The problem> Below are entries. Copy exactly the lines running from the line that holds "D116: LED orange" to the line that holds "U122: OR 74HC32", with both ends included.

Exercise materials>
◇ ◇ ◇ ◇ ◇
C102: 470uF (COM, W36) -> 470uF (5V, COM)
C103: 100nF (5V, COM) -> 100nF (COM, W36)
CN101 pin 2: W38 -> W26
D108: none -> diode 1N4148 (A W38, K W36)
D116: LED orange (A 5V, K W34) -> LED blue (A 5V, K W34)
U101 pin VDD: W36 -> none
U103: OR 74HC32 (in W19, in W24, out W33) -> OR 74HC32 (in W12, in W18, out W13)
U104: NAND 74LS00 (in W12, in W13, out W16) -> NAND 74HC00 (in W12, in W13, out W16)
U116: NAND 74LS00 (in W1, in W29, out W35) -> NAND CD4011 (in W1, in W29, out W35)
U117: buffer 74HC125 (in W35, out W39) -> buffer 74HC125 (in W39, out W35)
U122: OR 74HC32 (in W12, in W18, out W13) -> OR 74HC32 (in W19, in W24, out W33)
◇ ◇ ◇ ◇ ◇
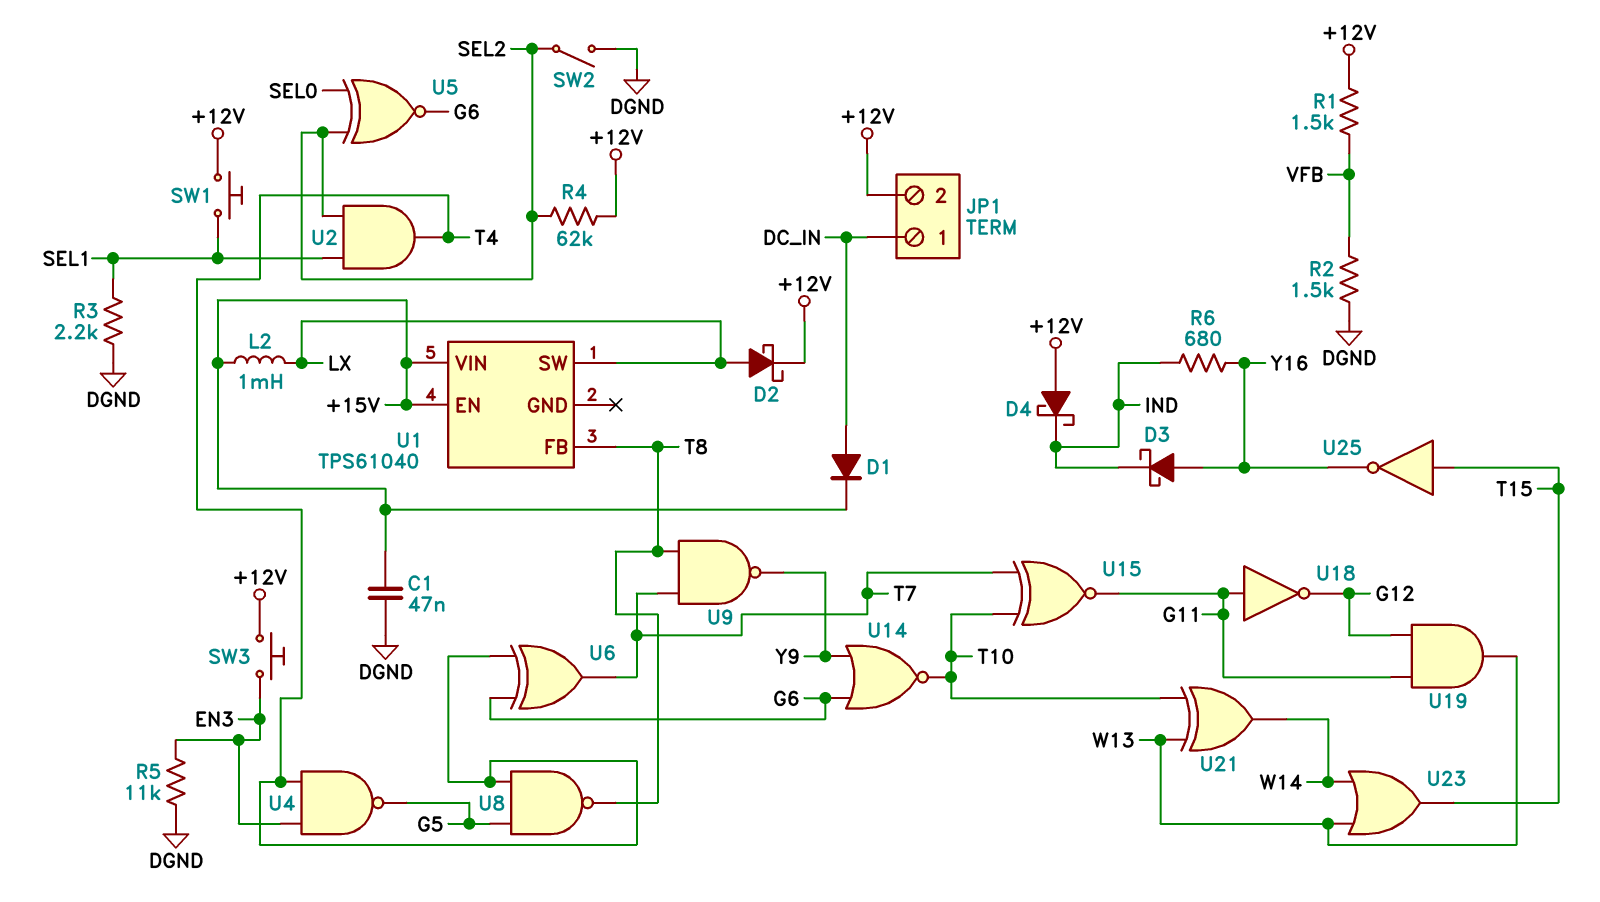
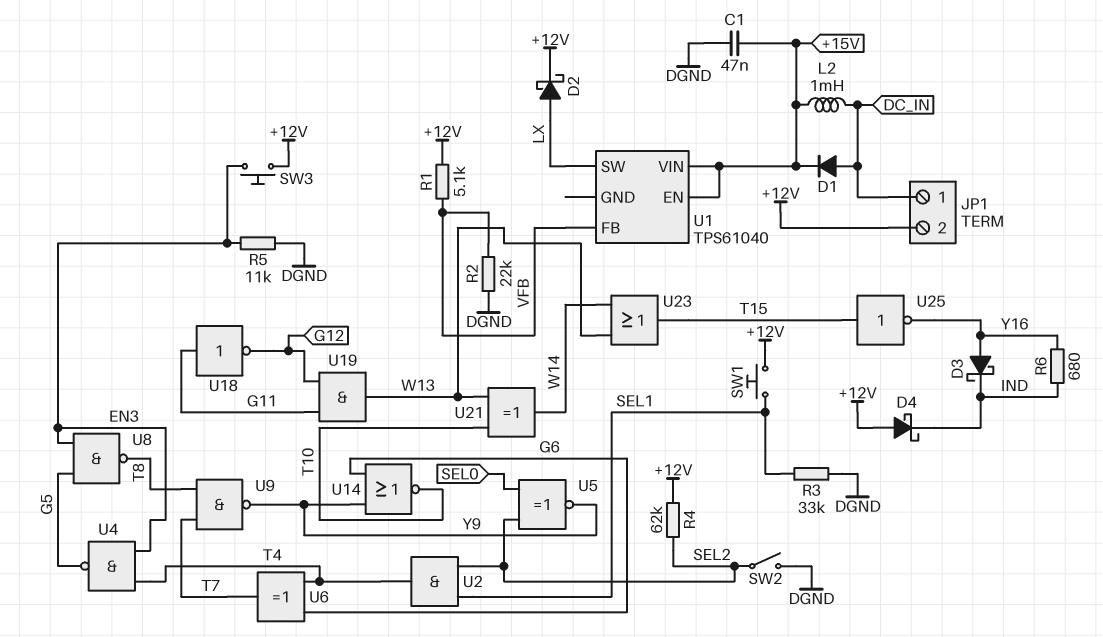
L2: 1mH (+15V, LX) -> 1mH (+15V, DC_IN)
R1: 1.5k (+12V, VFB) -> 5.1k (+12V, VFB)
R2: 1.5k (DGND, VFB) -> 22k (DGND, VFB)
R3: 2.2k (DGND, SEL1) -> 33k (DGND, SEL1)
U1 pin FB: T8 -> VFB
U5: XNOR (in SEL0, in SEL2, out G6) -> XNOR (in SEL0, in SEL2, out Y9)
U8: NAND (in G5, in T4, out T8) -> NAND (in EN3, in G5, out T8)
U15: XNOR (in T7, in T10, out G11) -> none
◇ ◇ ◇ ◇ ◇
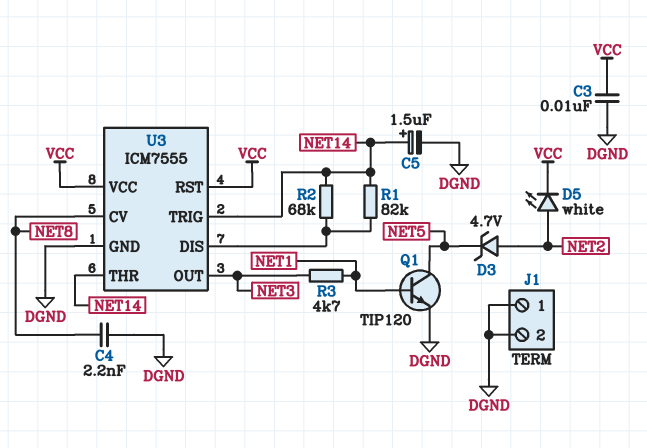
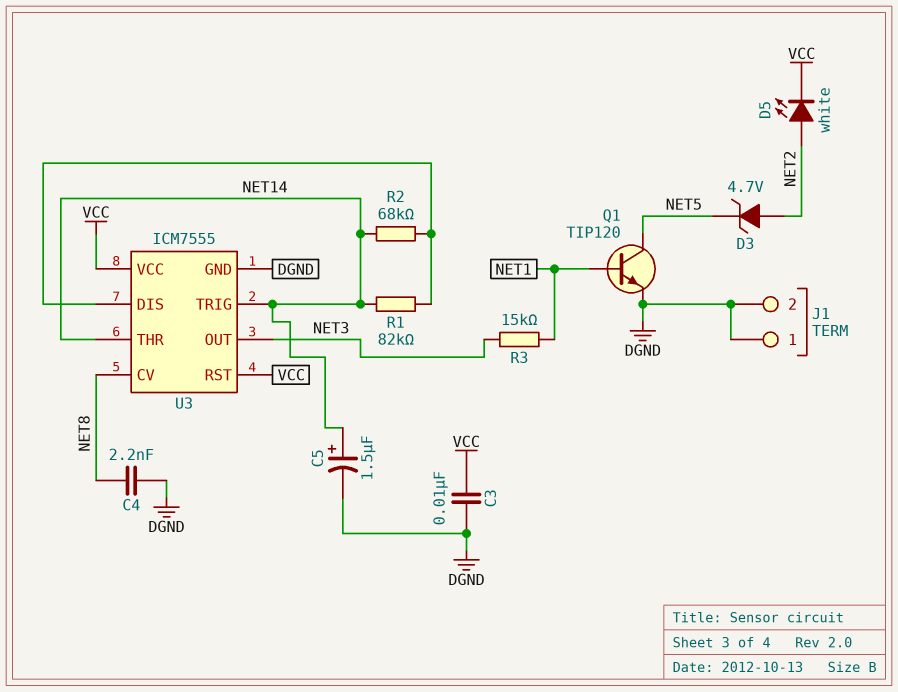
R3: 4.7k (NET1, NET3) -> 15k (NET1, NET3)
◇ ◇ ◇ ◇ ◇
Response to this exercise>
D116: LED orange (A 5V, K W34) -> LED blue (A 5V, K W34)
U101 pin VDD: W36 -> none
U103: OR 74HC32 (in W19, in W24, out W33) -> OR 74HC32 (in W12, in W18, out W13)
U104: NAND 74LS00 (in W12, in W13, out W16) -> NAND 74HC00 (in W12, in W13, out W16)
U116: NAND 74LS00 (in W1, in W29, out W35) -> NAND CD4011 (in W1, in W29, out W35)
U117: buffer 74HC125 (in W35, out W39) -> buffer 74HC125 (in W39, out W35)
U122: OR 74HC32 (in W12, in W18, out W13) -> OR 74HC32 (in W19, in W24, out W33)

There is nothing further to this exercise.